▶ **Instruction**
Among the records below, which lines contain the string "lime"? Report them.

▶ **Records from a dataset**
***

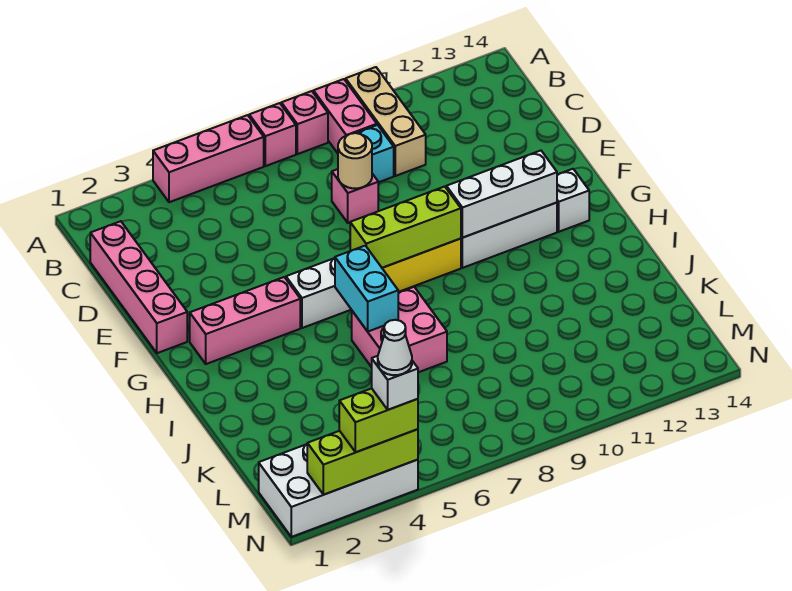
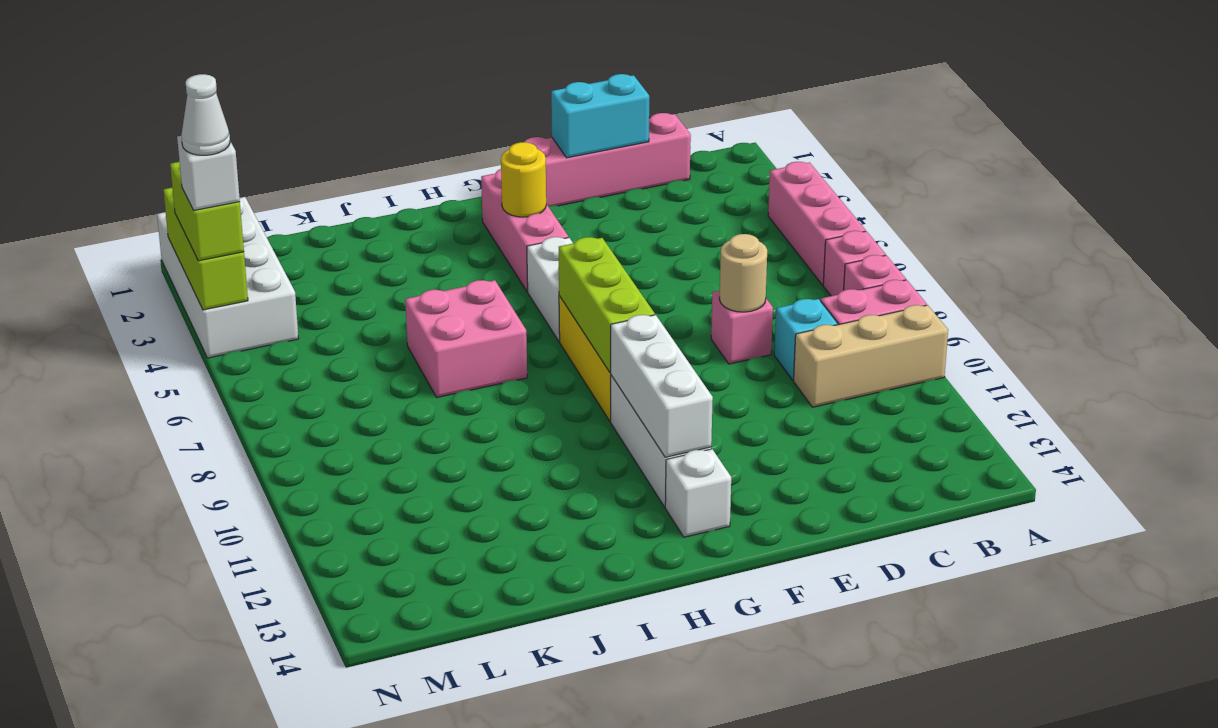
none -> yellow 1x1 round brick [501,142,546,217]
cyan 1x2 brick [335,246,398,331] -> cyan 1x2 brick moved to [551,74,649,158]

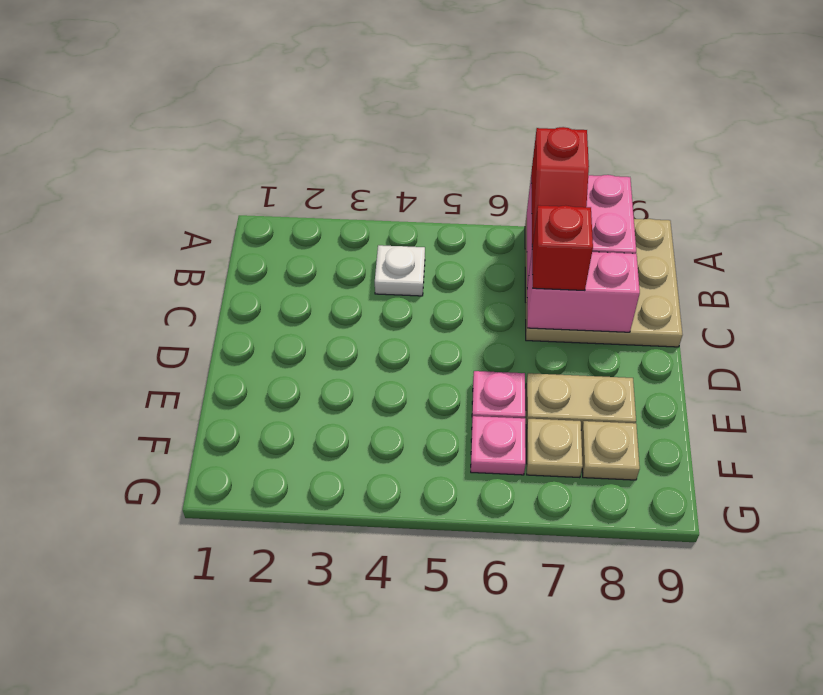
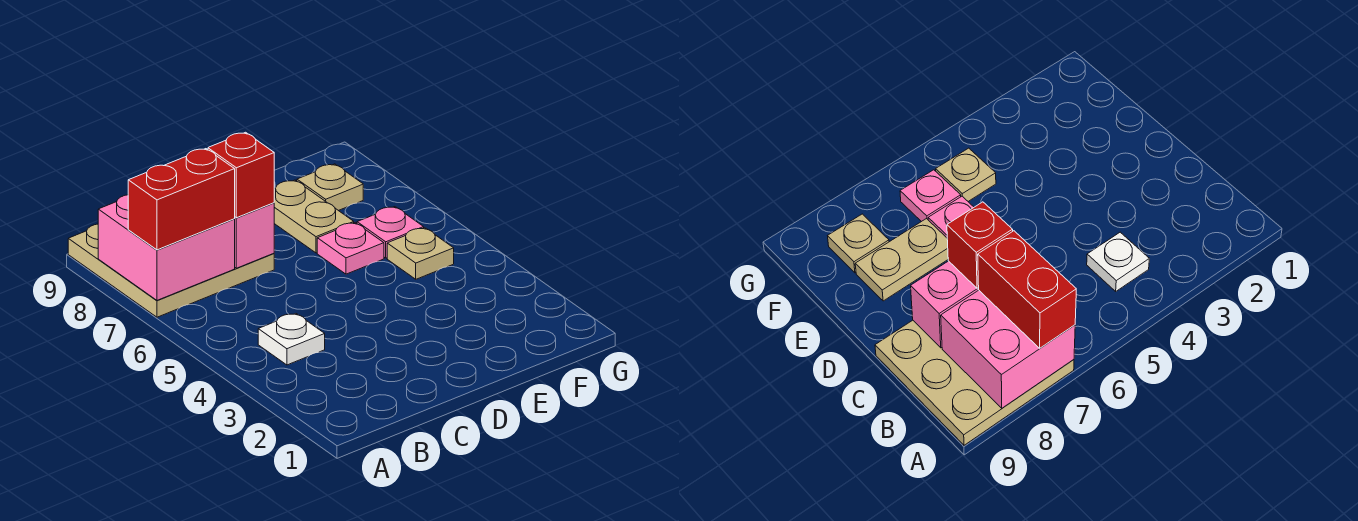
red 1x2 slope [531,127,589,247] -> red 1x2 brick [128,149,235,250]
tan 1x1 plate [526,419,583,478] -> tan 1x1 plate moved to [387,228,454,279]

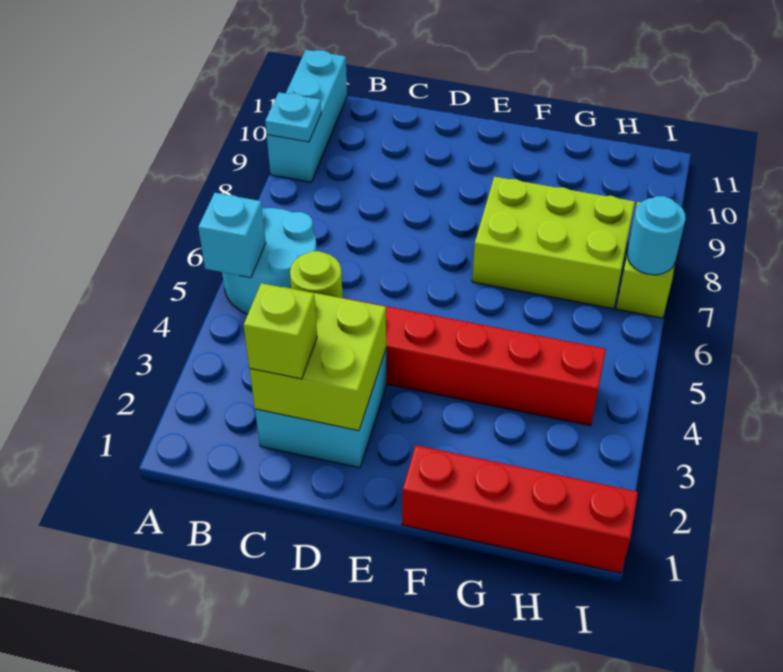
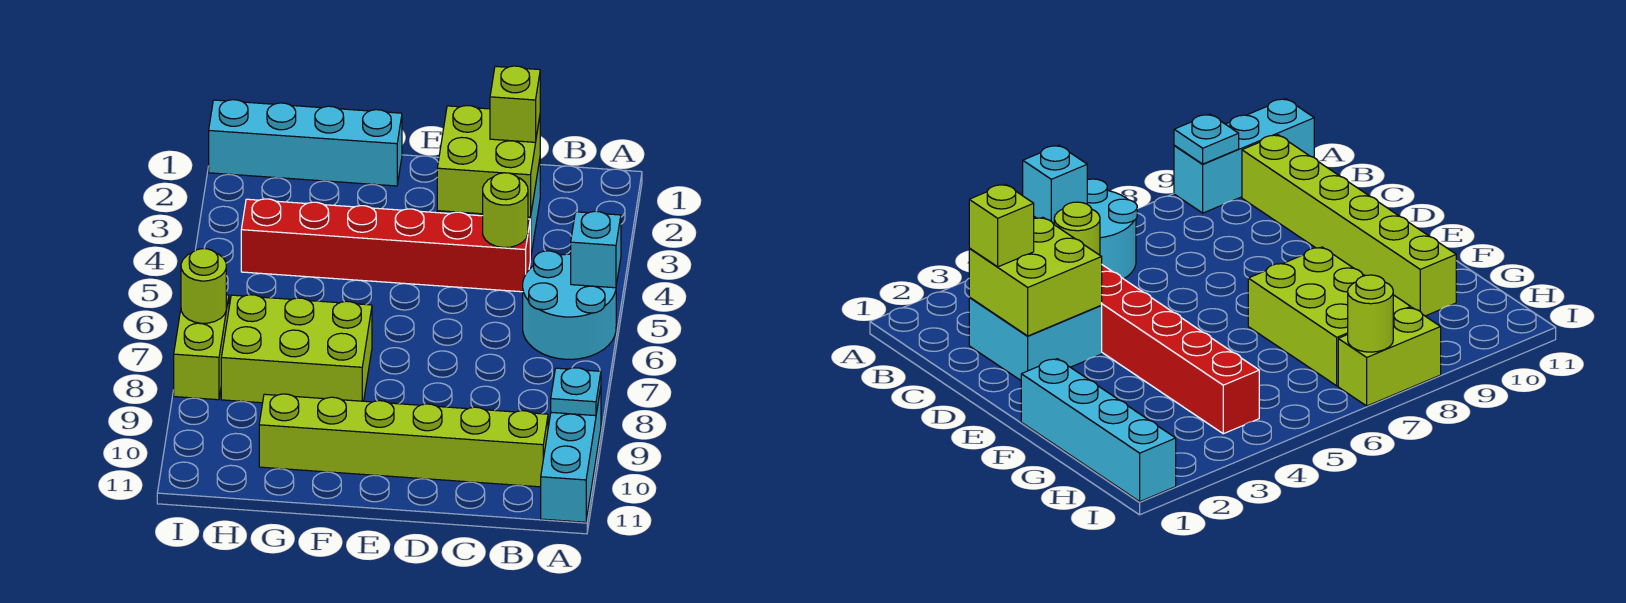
none -> lime 1x6 brick [259,394,548,487]
red 1x4 brick [402,445,638,573] -> cyan 1x4 brick [209,100,402,186]
cyan 1x1 round brick [627,196,686,275] -> lime 1x1 round brick [181,248,226,323]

***

▶ **Result for this task**
none -> lime 1x6 brick [259,394,548,487]
cyan 1x1 round brick [627,196,686,275] -> lime 1x1 round brick [181,248,226,323]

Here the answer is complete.